### Input for this task

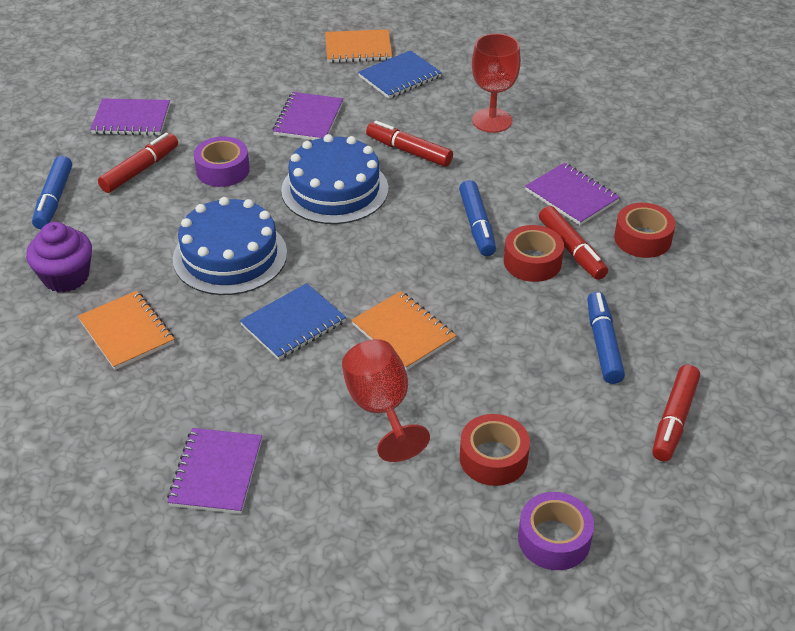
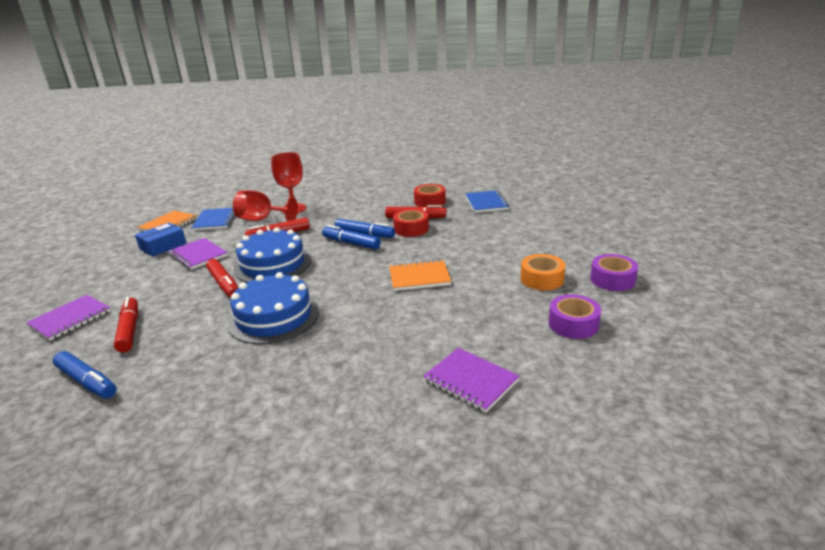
camera: 55 degrees left, 15 degrees down
(66, 277) = (184, 400): purple cupcake -> none
(127, 332) = (287, 384): orange notebook -> none
(223, 170) = (189, 297): purple tape -> purple tape (573, 324)
(293, 324) = (368, 311): blue notebook -> blue notebook (486, 203)
(306, 80) = (163, 246): none -> blue box
(381, 408) = (472, 302): red goblet -> red goblet (262, 220)
(493, 458) = (542, 279): red tape -> orange tape
(571, 196) = (378, 207): purple notebook -> none
(603, 344) = (489, 229): blue marker -> blue marker (351, 243)
(674, 420) = (555, 229): red marker -> red marker (224, 284)

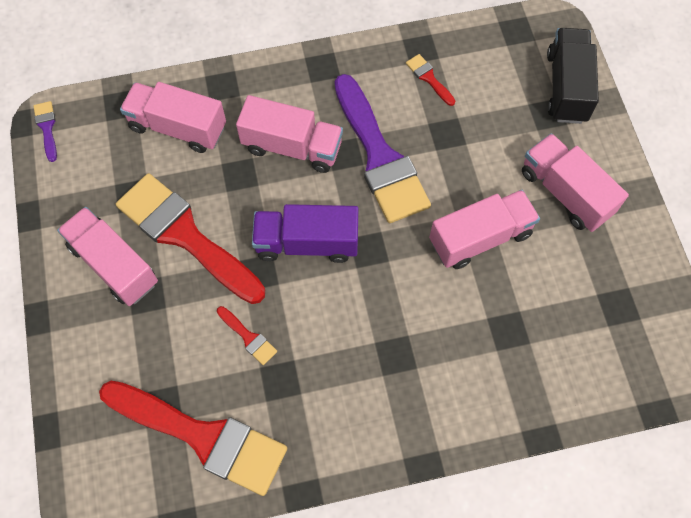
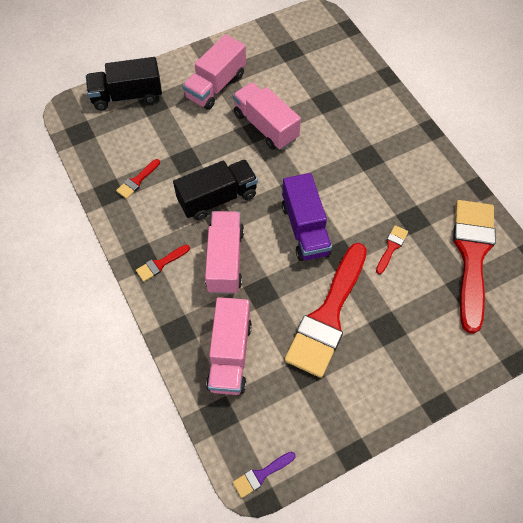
camera: 105 degrees left, 5 degrees down
(114, 265) = (372, 362): pink truck -> none
(308, 83) = (160, 264): none -> red brush
(380, 157) = (217, 198): purple brush -> black truck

######

## What is required
Write out, from the lines above, only those from the line with "(127, 332) = (287, 384): orange" to the line with "(381, 408) = (472, 302): red", exactly as given, including the first and the last.

## Task output
(127, 332) = (287, 384): orange notebook -> none
(223, 170) = (189, 297): purple tape -> purple tape (573, 324)
(293, 324) = (368, 311): blue notebook -> blue notebook (486, 203)
(306, 80) = (163, 246): none -> blue box
(381, 408) = (472, 302): red goblet -> red goblet (262, 220)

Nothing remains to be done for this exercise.